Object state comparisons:
——
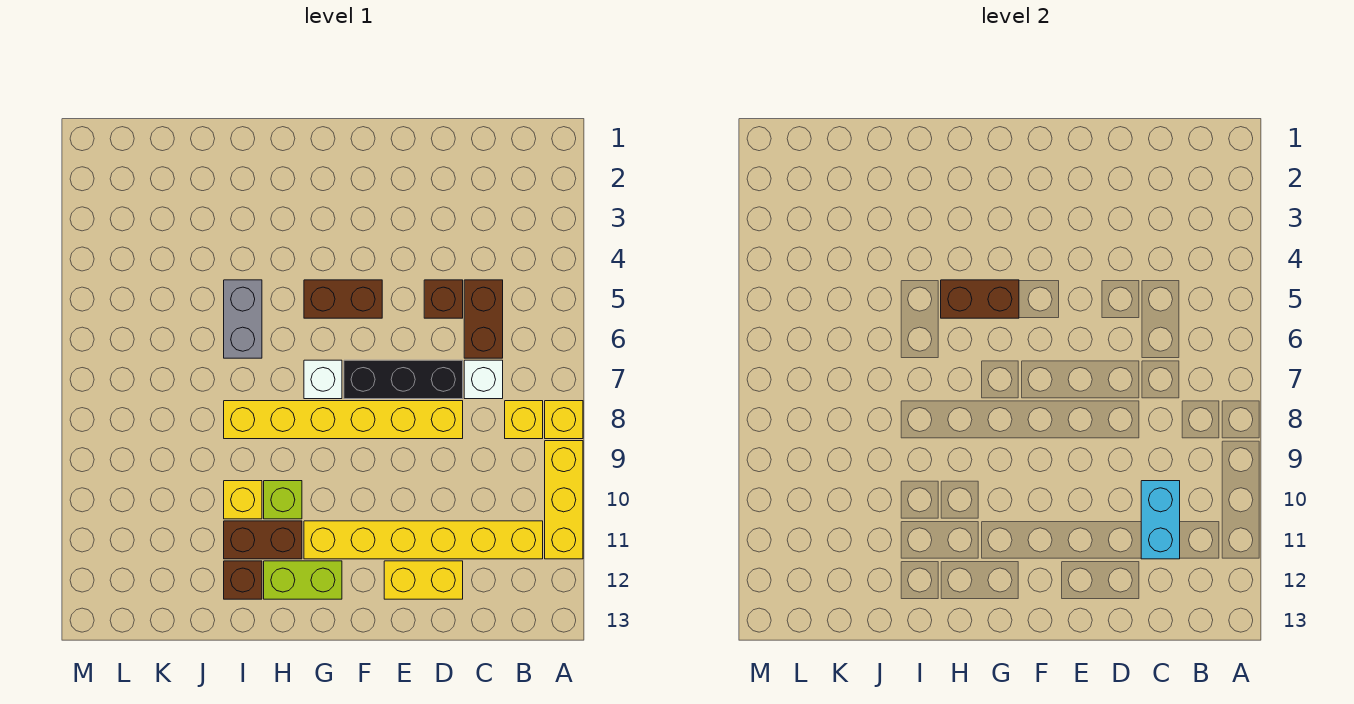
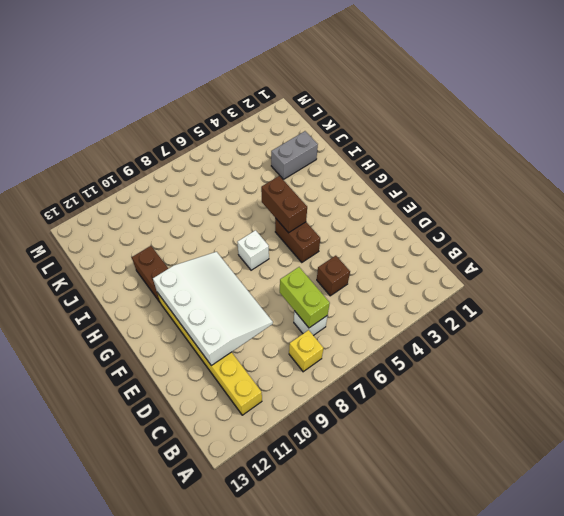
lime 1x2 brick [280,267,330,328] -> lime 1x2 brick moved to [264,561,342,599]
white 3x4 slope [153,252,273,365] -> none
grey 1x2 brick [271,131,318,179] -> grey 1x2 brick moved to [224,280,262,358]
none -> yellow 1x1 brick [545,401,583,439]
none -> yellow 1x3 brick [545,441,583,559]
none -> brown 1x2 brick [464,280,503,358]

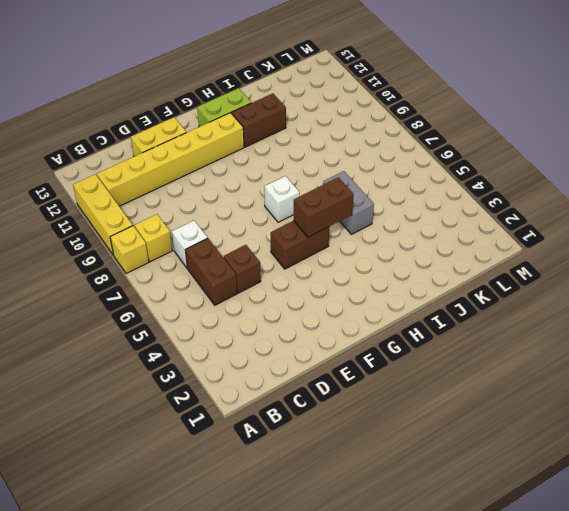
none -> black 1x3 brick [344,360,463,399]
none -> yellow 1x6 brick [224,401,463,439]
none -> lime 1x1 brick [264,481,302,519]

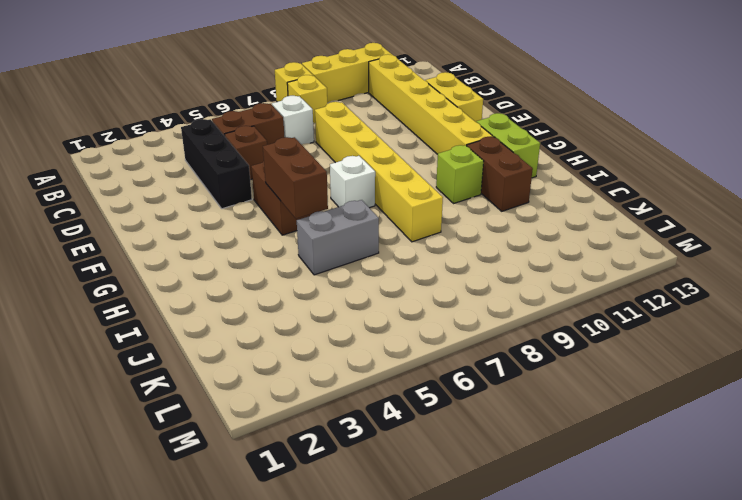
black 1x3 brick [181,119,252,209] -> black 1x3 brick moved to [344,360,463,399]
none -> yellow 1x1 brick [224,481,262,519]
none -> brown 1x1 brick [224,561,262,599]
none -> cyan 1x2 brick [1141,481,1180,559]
——
### TRY IT
For this exercise, please reproduce the records above exactly and drop the images.

### ANSWER BOX
lime 1x2 brick [280,267,330,328] -> lime 1x2 brick moved to [264,561,342,599]
white 3x4 slope [153,252,273,365] -> none
grey 1x2 brick [271,131,318,179] -> grey 1x2 brick moved to [224,280,262,358]
none -> yellow 1x1 brick [545,401,583,439]
none -> yellow 1x3 brick [545,441,583,559]
none -> brown 1x2 brick [464,280,503,358]

none -> black 1x3 brick [344,360,463,399]
none -> yellow 1x6 brick [224,401,463,439]
none -> lime 1x1 brick [264,481,302,519]

black 1x3 brick [181,119,252,209] -> black 1x3 brick moved to [344,360,463,399]
none -> yellow 1x1 brick [224,481,262,519]
none -> brown 1x1 brick [224,561,262,599]
none -> cyan 1x2 brick [1141,481,1180,559]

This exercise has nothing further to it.